===== ENTRIES SUPPLIED
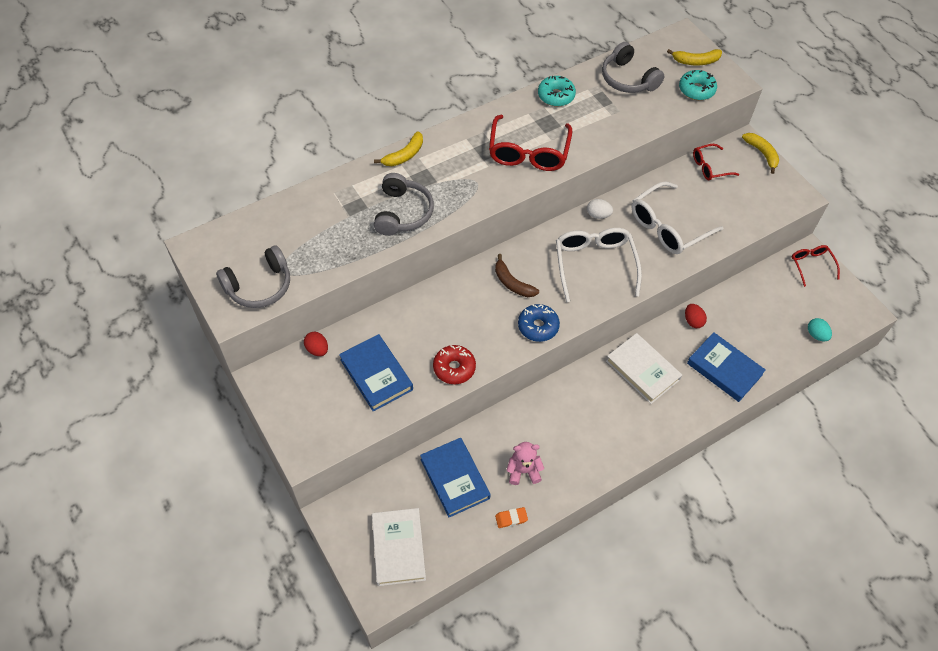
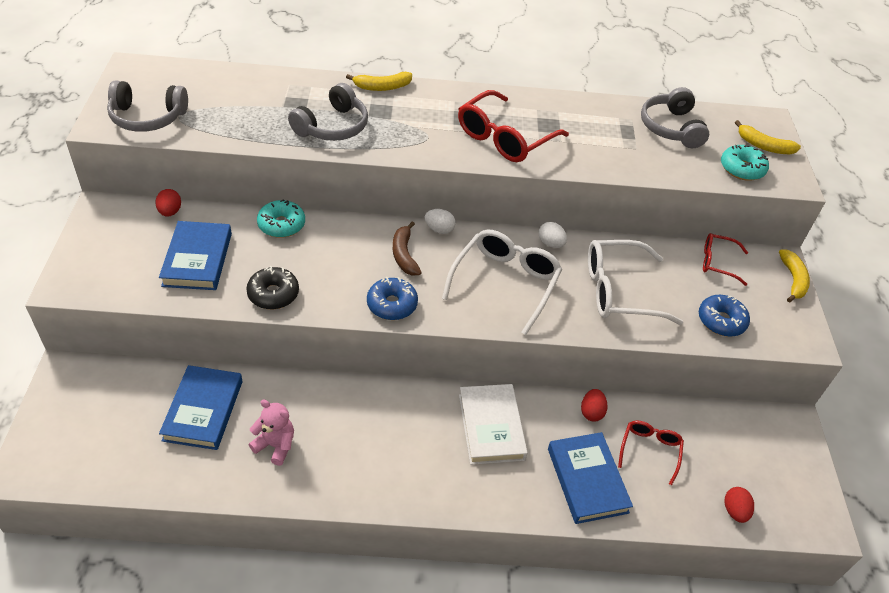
camera: 30 degrees right, 10 degrees down
(398, 548) = (88, 438): white book -> none
(454, 368) = (273, 294): red donut -> black donut
(511, 518) = (219, 482): orange eraser -> none
(517, 248) = (439, 229): none -> white egg
(556, 96) = (579, 108): turquoise donut -> turquoise donut (281, 225)
(742, 212) = (721, 321): none -> blue donut
(811, 265) = (787, 436): red glasses -> red glasses (649, 450)
(816, 335) = (734, 511): turquoise egg -> red egg

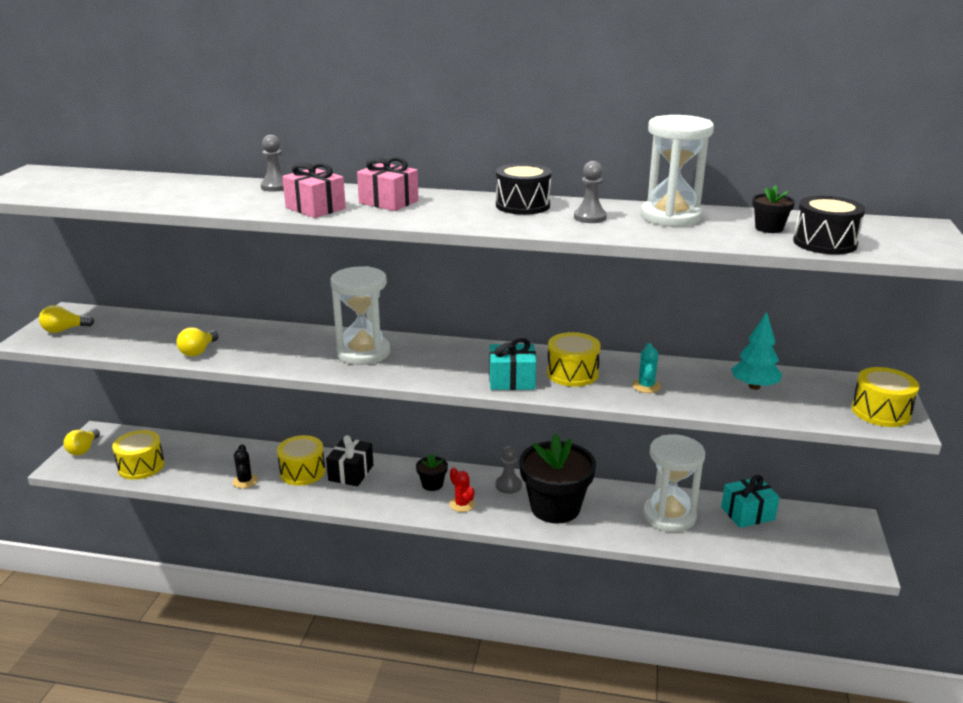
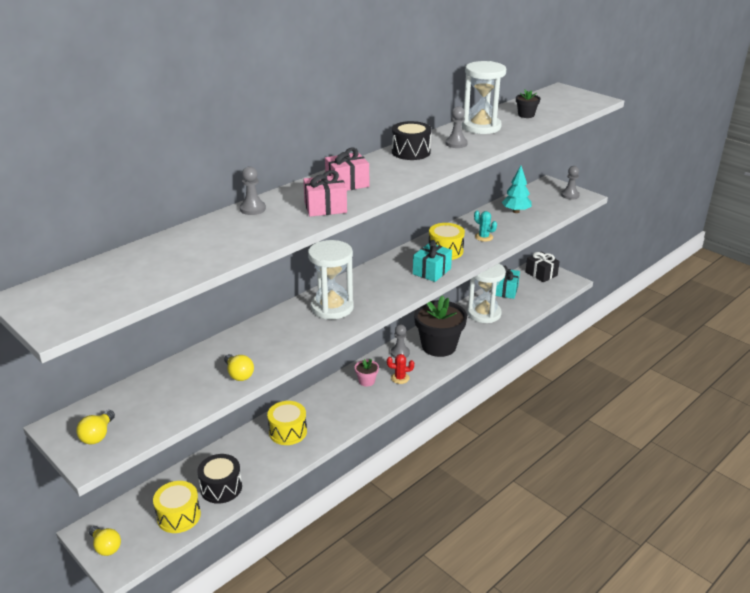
camera: 55 degrees left, 5 degrees up
(245, 481) = (267, 464): black cactus -> none
(351, 473) = (314, 410): black gift -> black gift (541, 274)
(432, 484) = (366, 381): black flower pot -> pink flower pot
(824, 243) = (559, 113): black drum -> black drum (221, 488)
(880, 412) = (570, 195): yellow drum -> grey pawn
==========
## EXERCISE GOAL
All lines from the one containing "(351, 473) = (314, 410): black" through the last line of the data, both included, are to be retyped exactly, and no other line belongs in the answer.

## TASK SOLUTION
(351, 473) = (314, 410): black gift -> black gift (541, 274)
(432, 484) = (366, 381): black flower pot -> pink flower pot
(824, 243) = (559, 113): black drum -> black drum (221, 488)
(880, 412) = (570, 195): yellow drum -> grey pawn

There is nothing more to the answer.